▶ **Work instruction**
The word "różowy" appears in some lines of the listing below; report how many such lines there are, and nothing else.

▶ **Available data**
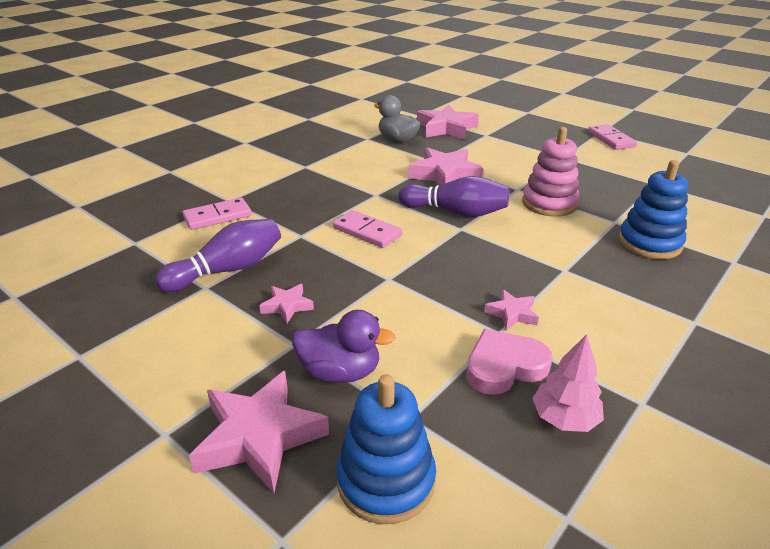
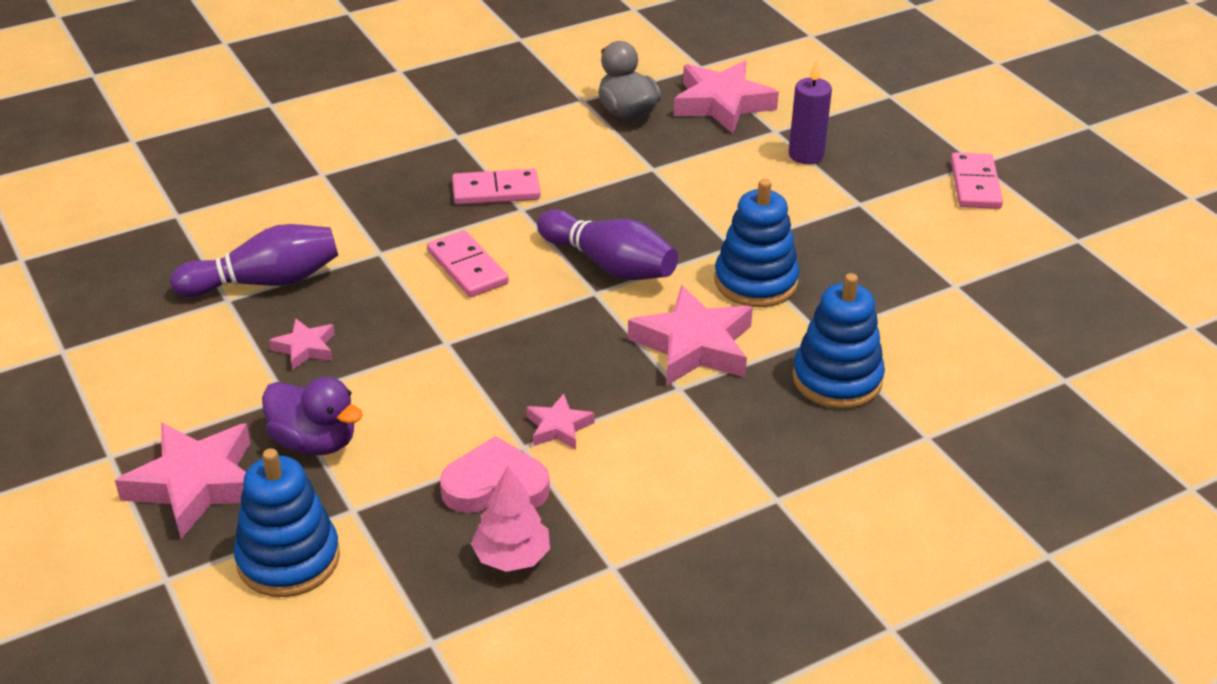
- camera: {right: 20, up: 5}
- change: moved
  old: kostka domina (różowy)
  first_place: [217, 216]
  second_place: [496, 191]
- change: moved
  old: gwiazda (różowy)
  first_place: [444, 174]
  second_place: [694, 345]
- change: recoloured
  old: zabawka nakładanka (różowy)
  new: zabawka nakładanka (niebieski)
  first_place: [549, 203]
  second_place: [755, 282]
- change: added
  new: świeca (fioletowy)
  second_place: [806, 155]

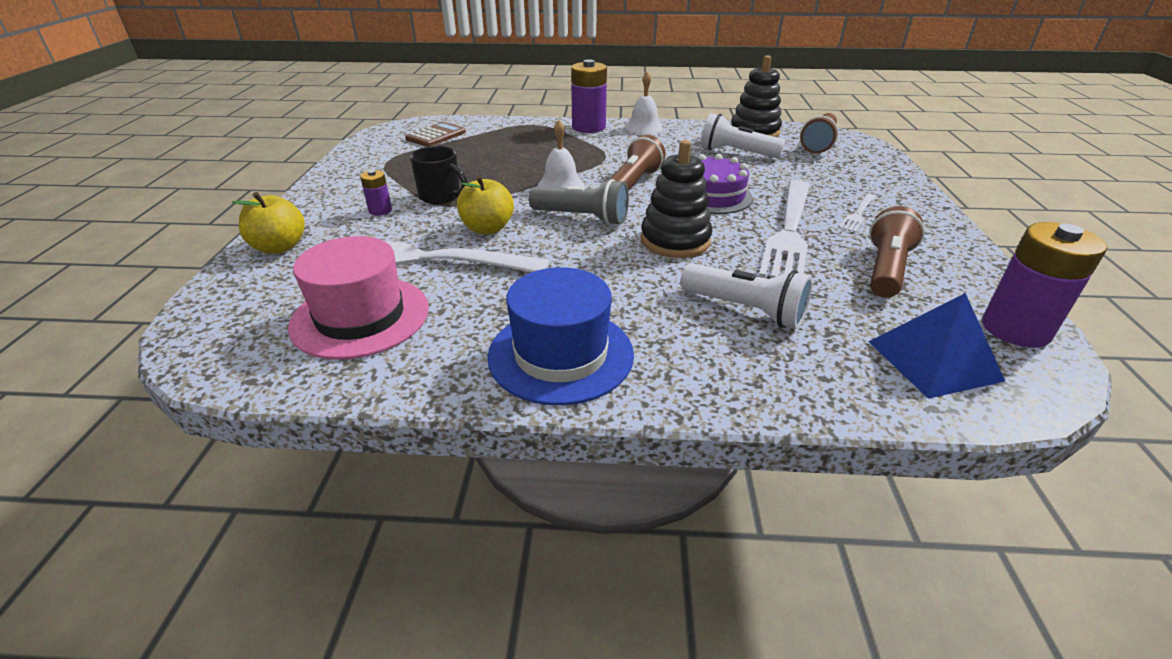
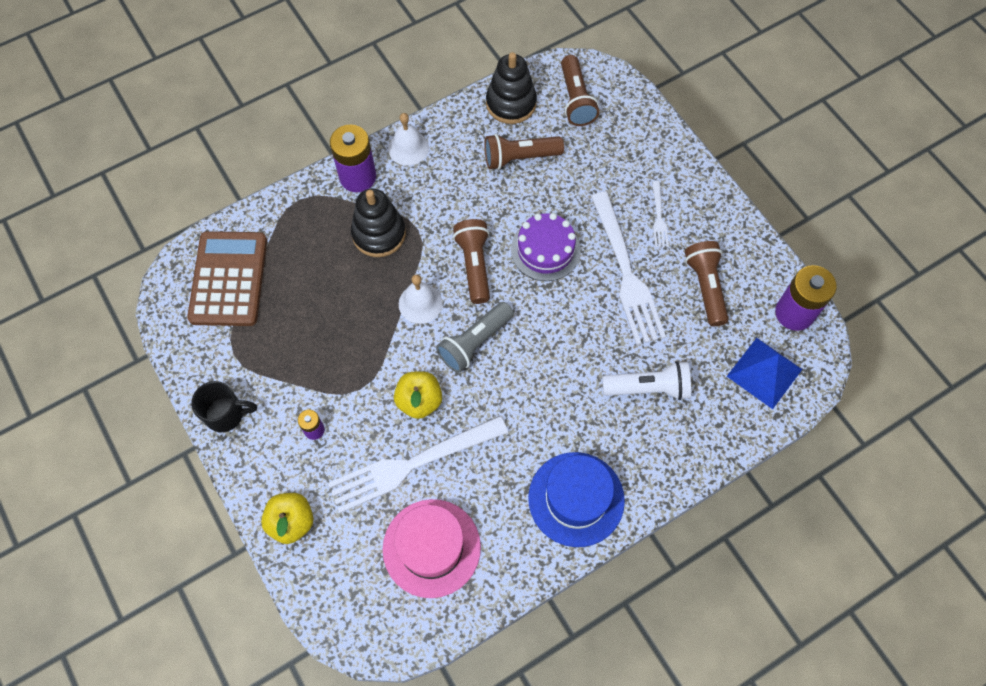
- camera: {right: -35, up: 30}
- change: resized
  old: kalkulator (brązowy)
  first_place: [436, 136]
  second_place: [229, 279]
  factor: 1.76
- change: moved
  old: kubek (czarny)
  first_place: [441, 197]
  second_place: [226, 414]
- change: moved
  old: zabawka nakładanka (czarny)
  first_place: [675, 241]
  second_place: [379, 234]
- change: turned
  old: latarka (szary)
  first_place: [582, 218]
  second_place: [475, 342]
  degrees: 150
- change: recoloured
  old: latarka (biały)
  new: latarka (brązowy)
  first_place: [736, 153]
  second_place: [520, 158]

▶ **Result of this task**
3